◆ **EXERCISE**
Below are some entries; reproduce them exactly and leave every picture out.

◆ **GIVEN ENTRIES**
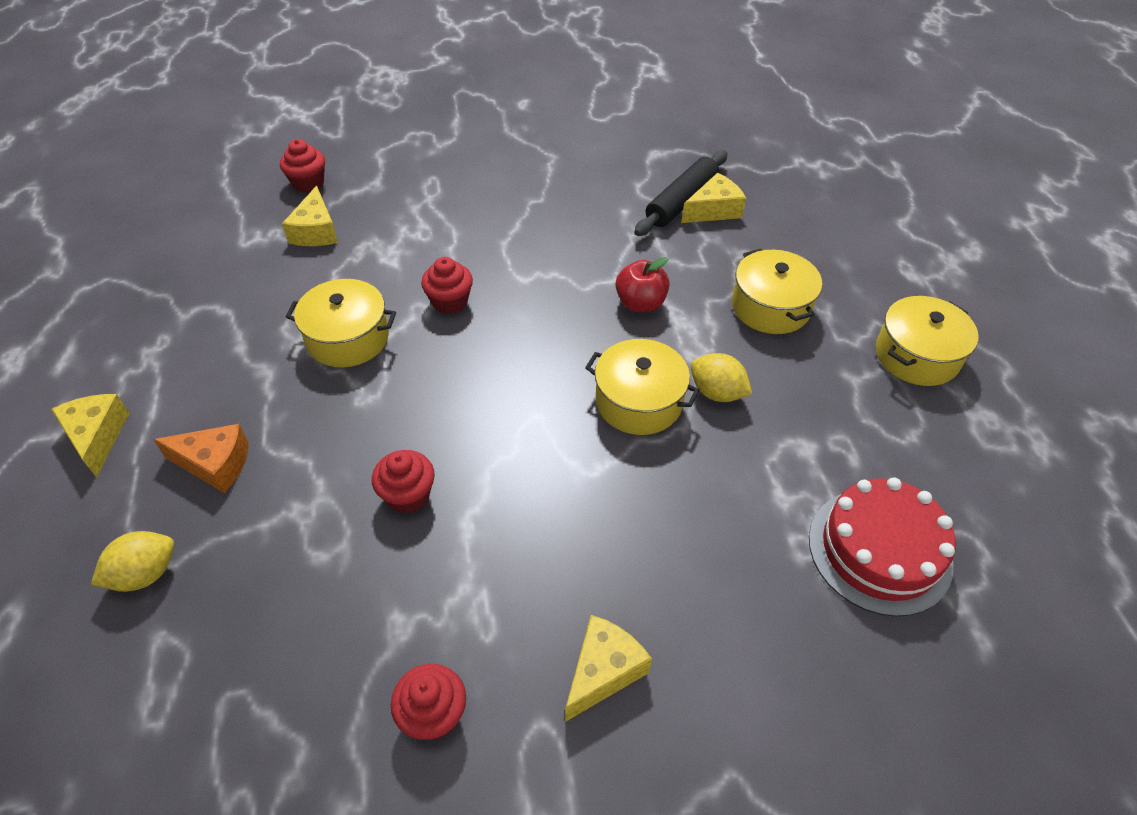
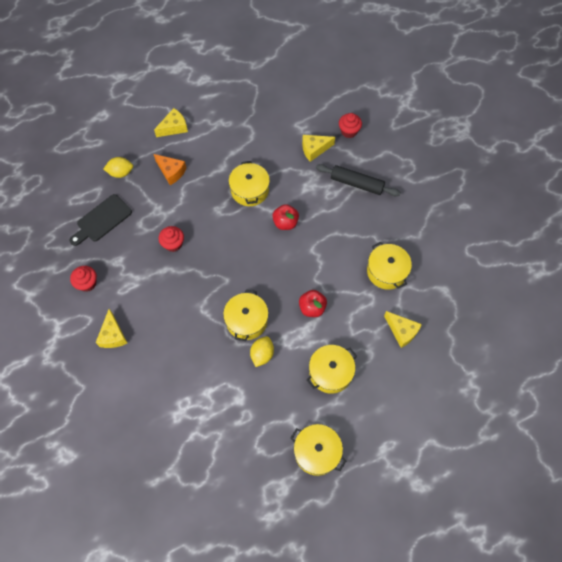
camera: 75 degrees right, 15 degrees up
(145, 574) = (121, 173): yellow lemon -> yellow lemon turned 45 degrees counterclockwise
(215, 464) = (171, 172): orange cheese -> orange cheese turned 45 degrees counterclockwise
(260, 644) = (102, 220): none -> black cutting board
(450, 302) = (285, 223): red cupcake -> red apple
(602, 202) = (386, 271): none -> yellow pot
(603, 671) = (113, 335): yellow cheese -> yellow cheese turned 60 degrees clockwise
(681, 202) = (403, 312): black rolling pin -> black rolling pin (357, 184)
(879, 550) = (189, 436): red cake -> none

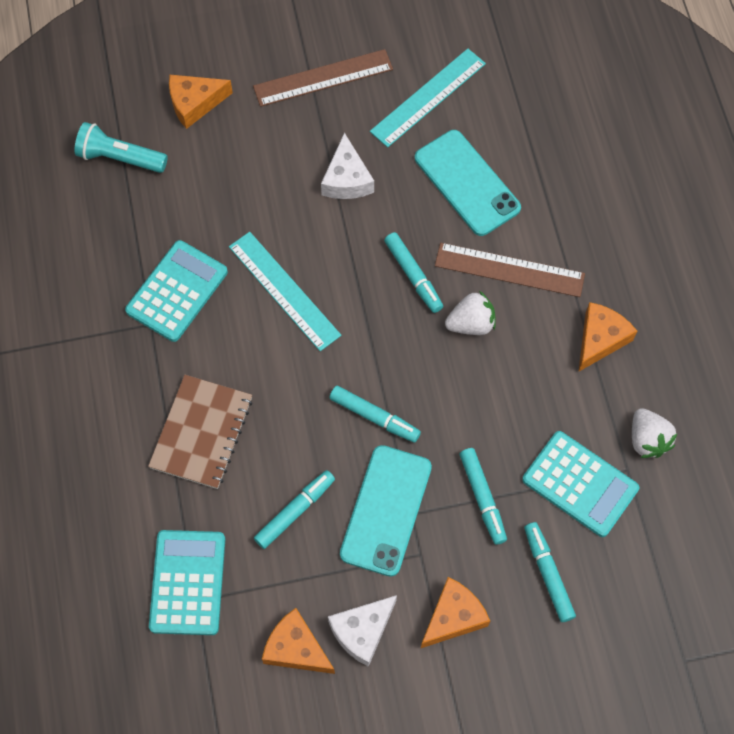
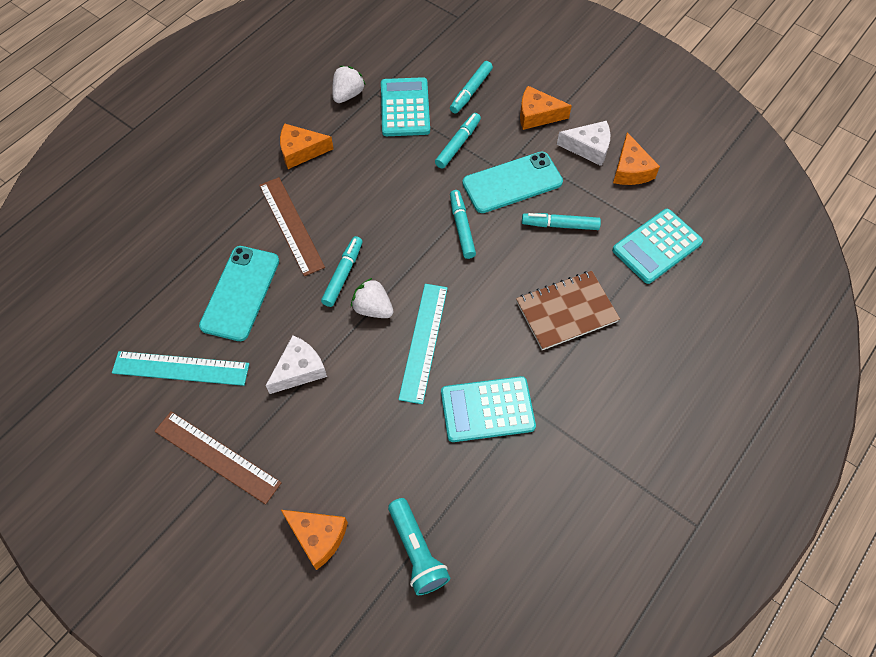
camera: 130 degrees left, 5 degrees down
(471, 324) = (350, 220): white strawberry -> white strawberry (373, 308)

◆ **ANSWER TO THIS TASK**
camera: 75 degrees right, 15 degrees up
(145, 574) = (121, 173): yellow lemon -> yellow lemon turned 45 degrees counterclockwise
(215, 464) = (171, 172): orange cheese -> orange cheese turned 45 degrees counterclockwise
(260, 644) = (102, 220): none -> black cutting board
(450, 302) = (285, 223): red cupcake -> red apple
(602, 202) = (386, 271): none -> yellow pot
(603, 671) = (113, 335): yellow cheese -> yellow cheese turned 60 degrees clockwise
(681, 202) = (403, 312): black rolling pin -> black rolling pin (357, 184)
(879, 550) = (189, 436): red cake -> none

camera: 130 degrees left, 5 degrees down
(471, 324) = (350, 220): white strawberry -> white strawberry (373, 308)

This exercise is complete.